- **What you need to do**: With the images removed, return every line below exactly as it reads.

- **Data below**:
------------
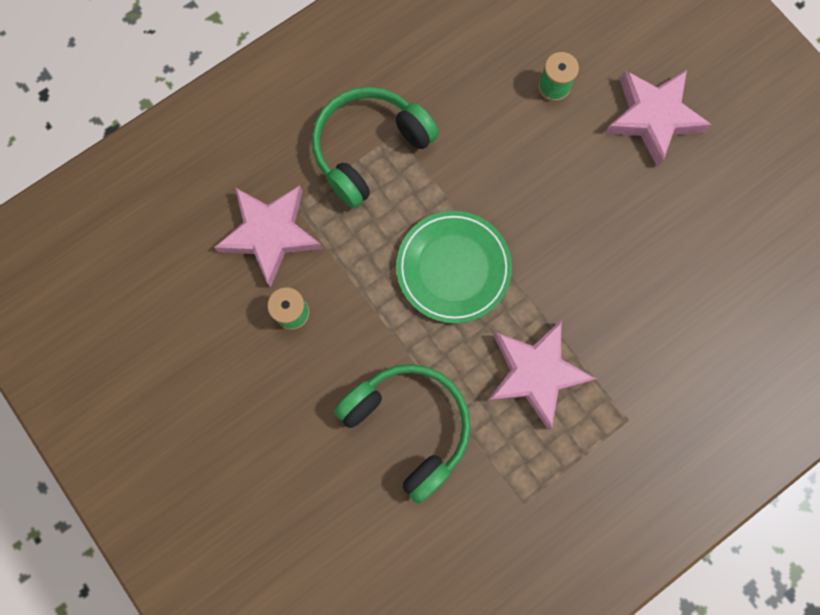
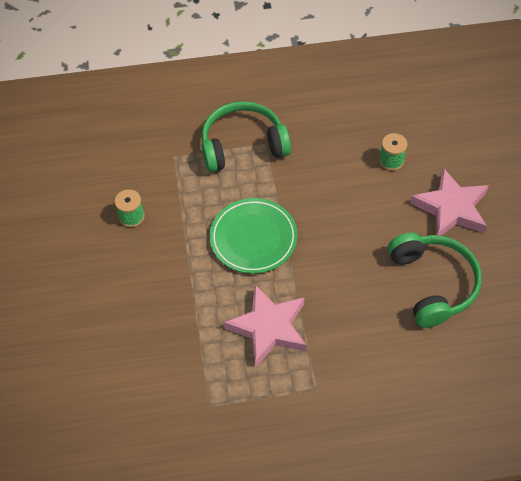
camera: 30 degrees right, 20 degrees down
(270, 234) = (148, 166): pink star -> none
(409, 425) = (163, 318): green headphones -> green headphones (433, 283)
------------
- **Reply to the exercise**:
camera: 30 degrees right, 20 degrees down
(270, 234) = (148, 166): pink star -> none
(409, 425) = (163, 318): green headphones -> green headphones (433, 283)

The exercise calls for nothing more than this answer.